Extract every line of the listing below that contains the string "degrees", matching case exactly.

─── DATA EXTRACT ───

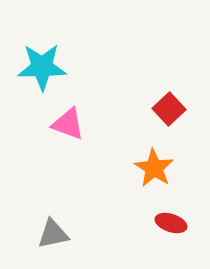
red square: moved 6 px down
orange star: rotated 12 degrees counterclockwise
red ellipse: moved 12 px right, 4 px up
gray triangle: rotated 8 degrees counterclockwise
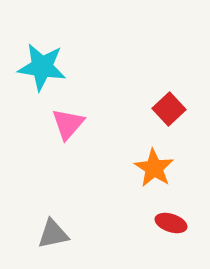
cyan star: rotated 9 degrees clockwise
pink triangle: rotated 51 degrees clockwise
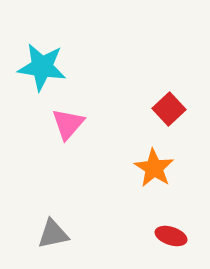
red ellipse: moved 13 px down
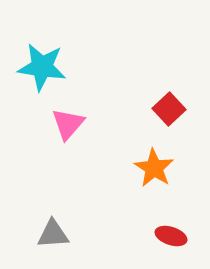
gray triangle: rotated 8 degrees clockwise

───

--- ANSWER FOR THE TASK ---
orange star: rotated 12 degrees counterclockwise
gray triangle: rotated 8 degrees counterclockwise
cyan star: rotated 9 degrees clockwise
pink triangle: rotated 51 degrees clockwise
gray triangle: rotated 8 degrees clockwise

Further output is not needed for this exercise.